» **EXERCISE DIRECTIONS**
Scan the entries below and report only how many lines contain "guzik".

[[ MATERIAL FOR THIS TASK, beginning ]]

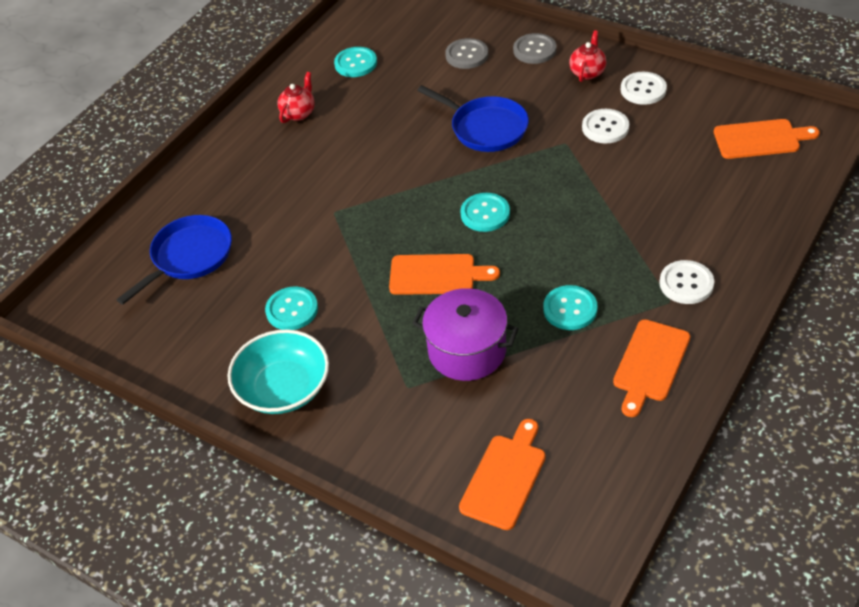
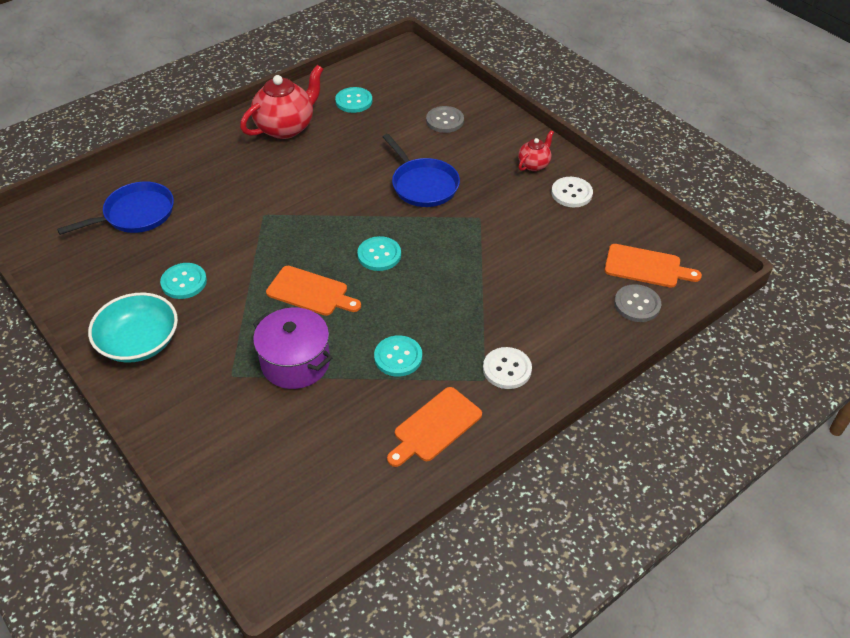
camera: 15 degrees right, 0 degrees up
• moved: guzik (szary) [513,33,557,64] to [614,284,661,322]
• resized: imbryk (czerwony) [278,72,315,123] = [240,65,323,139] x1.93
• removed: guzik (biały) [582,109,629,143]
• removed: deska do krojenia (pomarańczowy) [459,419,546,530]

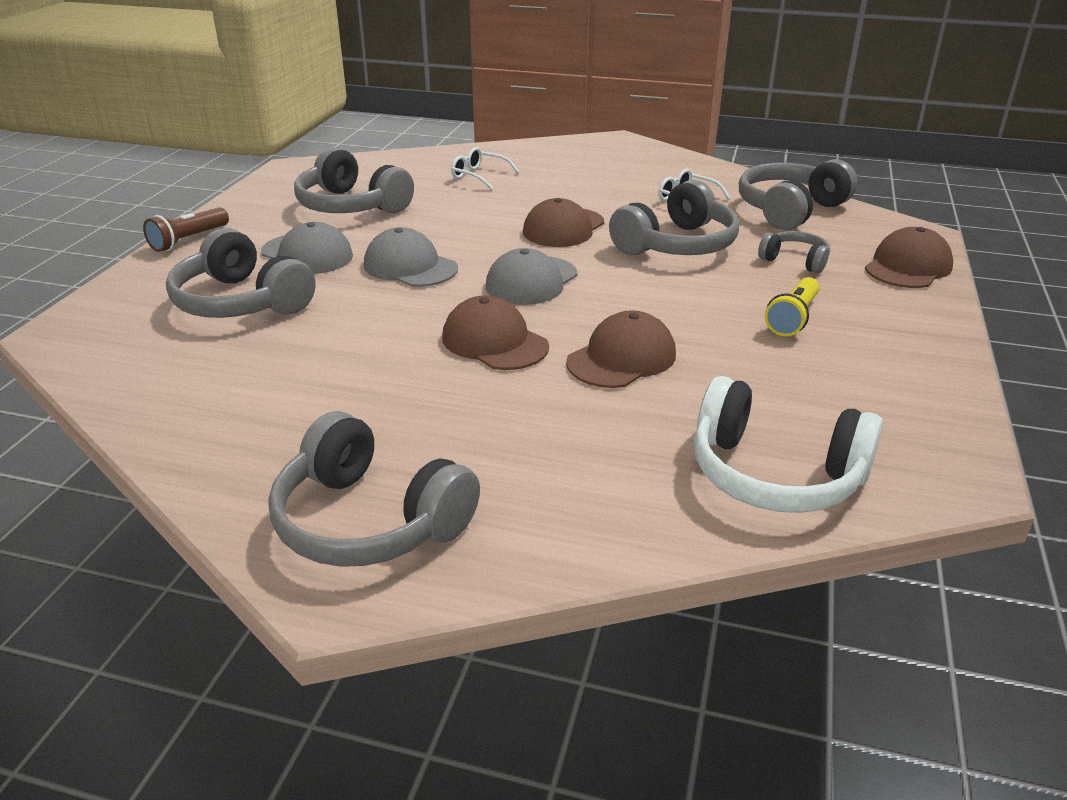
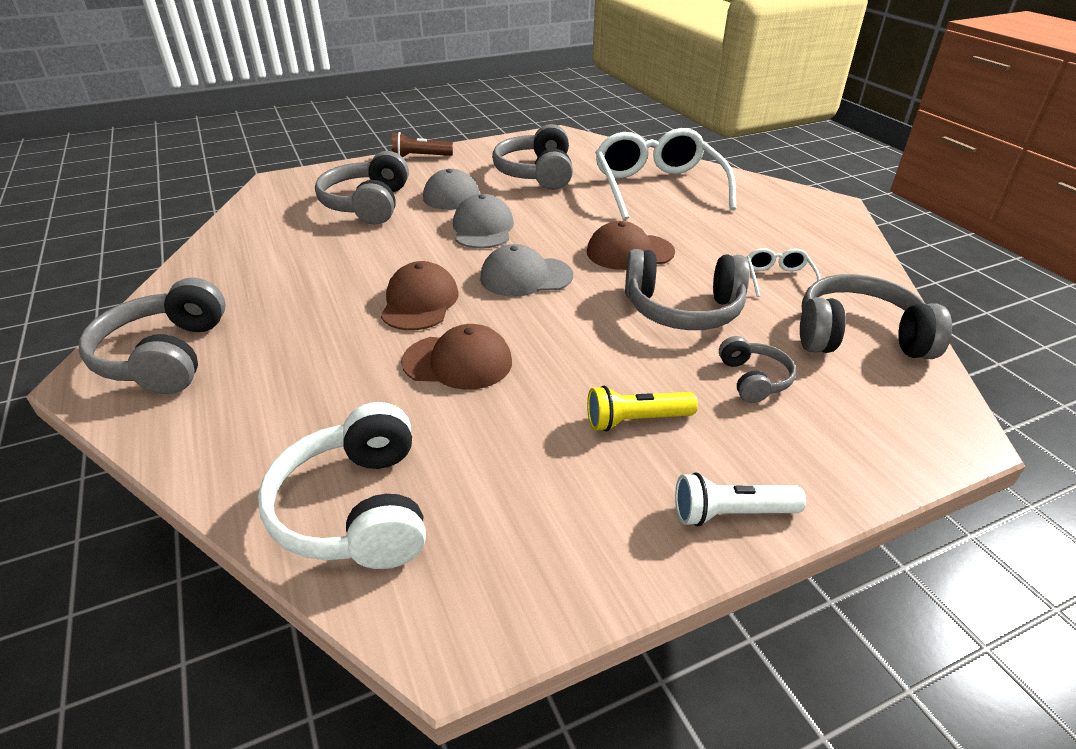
camera: 50 degrees right, 5 degrees up
• resized: okulary (biały) [451,147,519,190] = [595,128,736,220] x2.31
• removed: czapka (brązowy) [865,227,953,288]
• added: latarka (biały) [675,472,806,526]

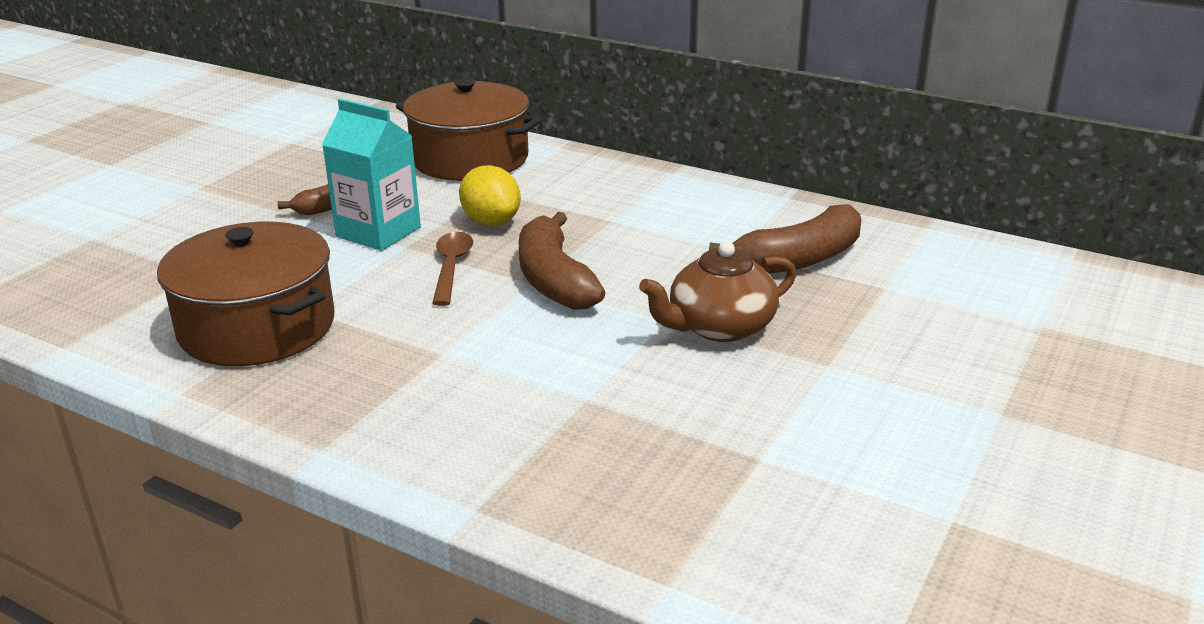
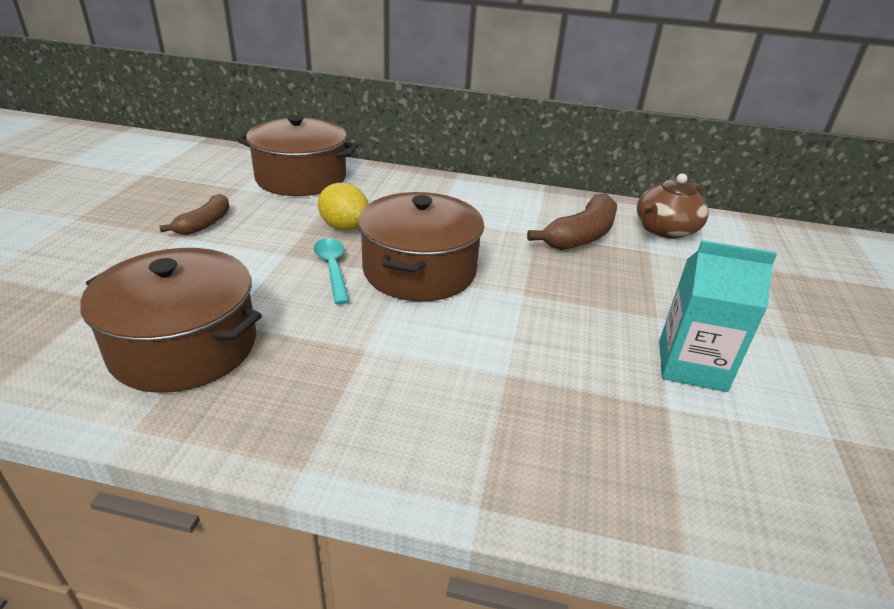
camera: 20 degrees left, 5 degrees up
• moved: karton mleka (turkusowy) [322,99,421,251] to [659,240,777,392]
• replaced: banan (brązowy) [519,212,605,310] to garnek (brązowy) [358,192,484,301]
• recoloured: łyżka (brązowy) [432,232,473,306] to łyżka (turkusowy) [314,238,350,305]
• moved: imbryk (brązowy) [639,241,797,342] to [637,173,709,239]

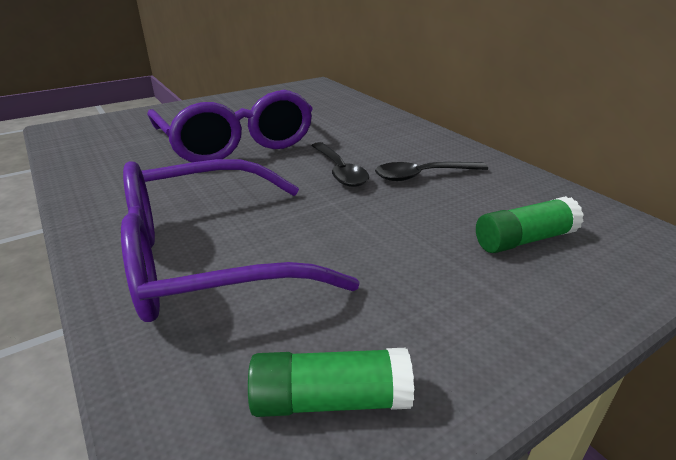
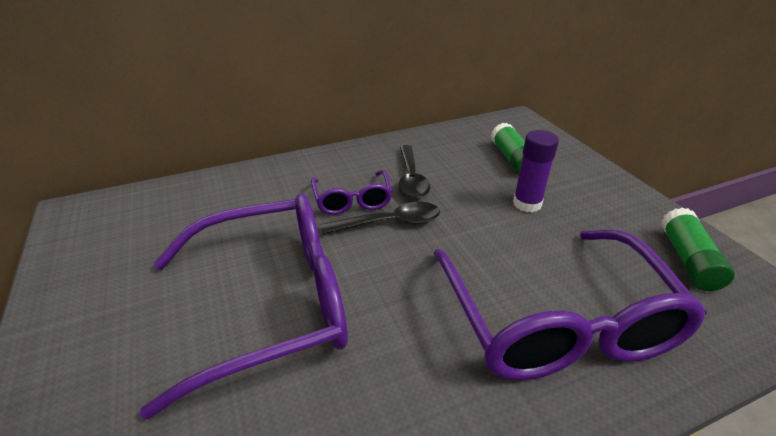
camera: 80 degrees left, 5 degrees up
• added: klej w sztyfcie (fioletowy) [513,130,559,212]
• added: okulary (fioletowy) [311,170,392,215]

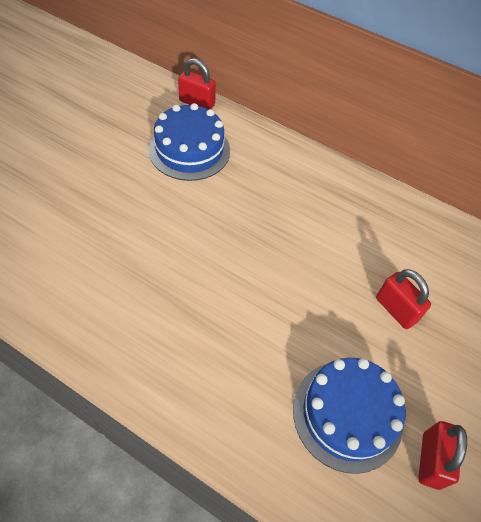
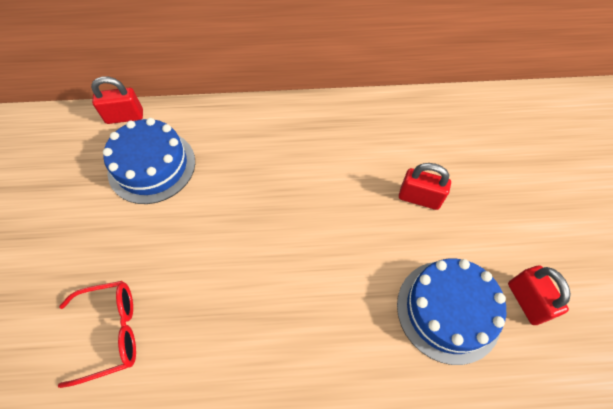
camera: 30 degrees left, 5 degrees up
• added: okulary (czerwony) [58,281,136,388]

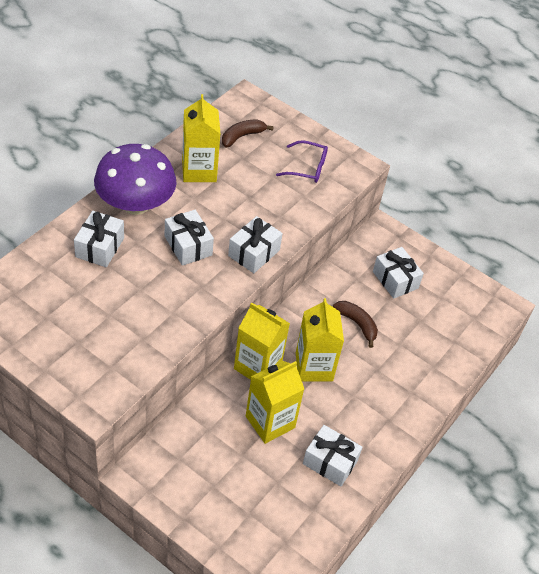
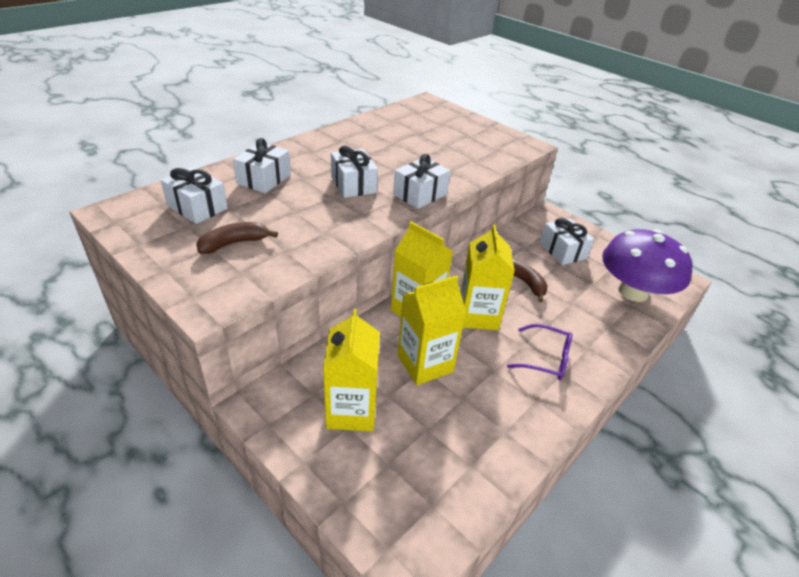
camera: 10 degrees right, 10 degrees down
• moved: karton mleka (żółty) [182,94,220,182] to [323,309,380,431]
• moved: banan (brązowy) [222,120,274,147] to [196,222,278,254]
• moved: okulary (fioletowy) [276,140,328,183] to [507,324,573,380]
• moved: grzyb (fioletowy) [94,144,177,215] to [602,229,693,302]
• moved: prezent (biały) [303,425,363,486] to [161,167,228,224]

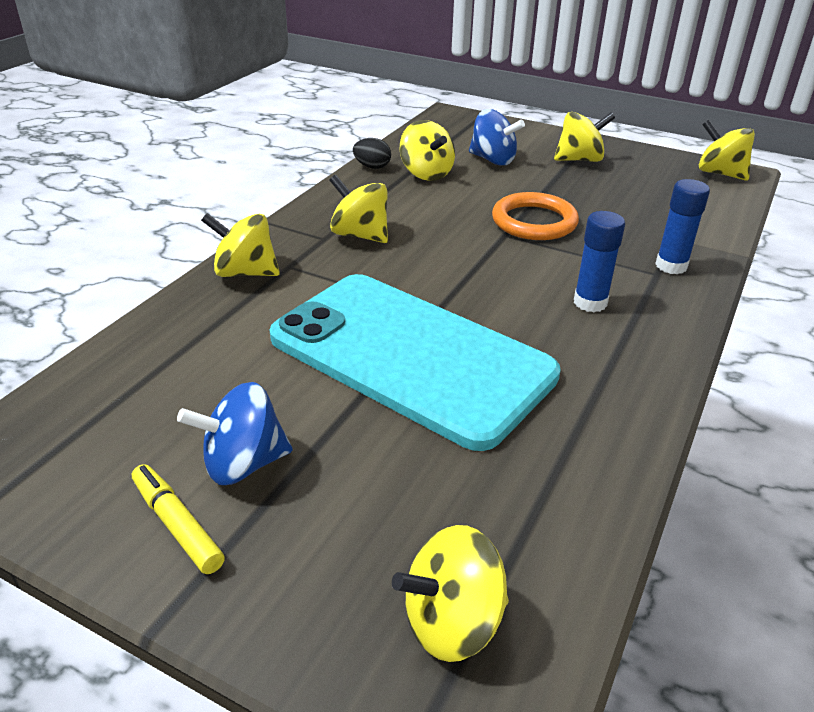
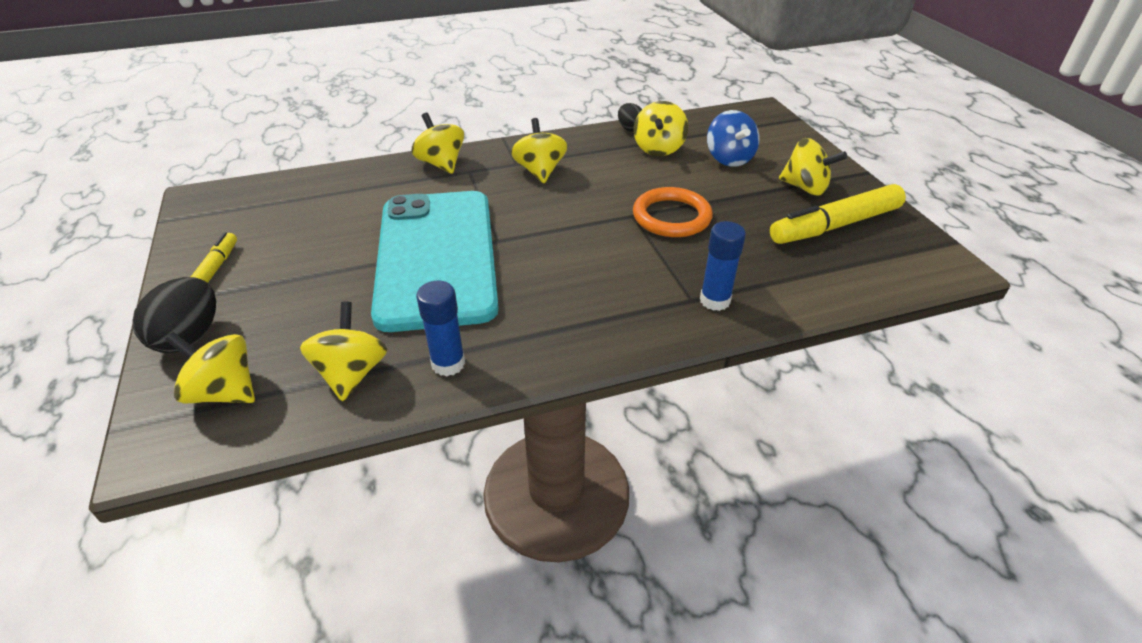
camera: 45 degrees right, 5 degrees up
• moved: bączek (żółty) [699,120,755,181] to [300,302,388,401]
• moved: klej w sztyfcie (niebieski) [574,211,625,312] to [416,281,465,376]
• removed: bączek (niebieski) [177,382,293,485]
• added: flamaster (żółty) [770,184,906,244]
• added: jajko (czarny) [132,277,216,353]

[[ MATERIAL FOR THIS TASK, end ]]

» **ANSWER SECTION**
2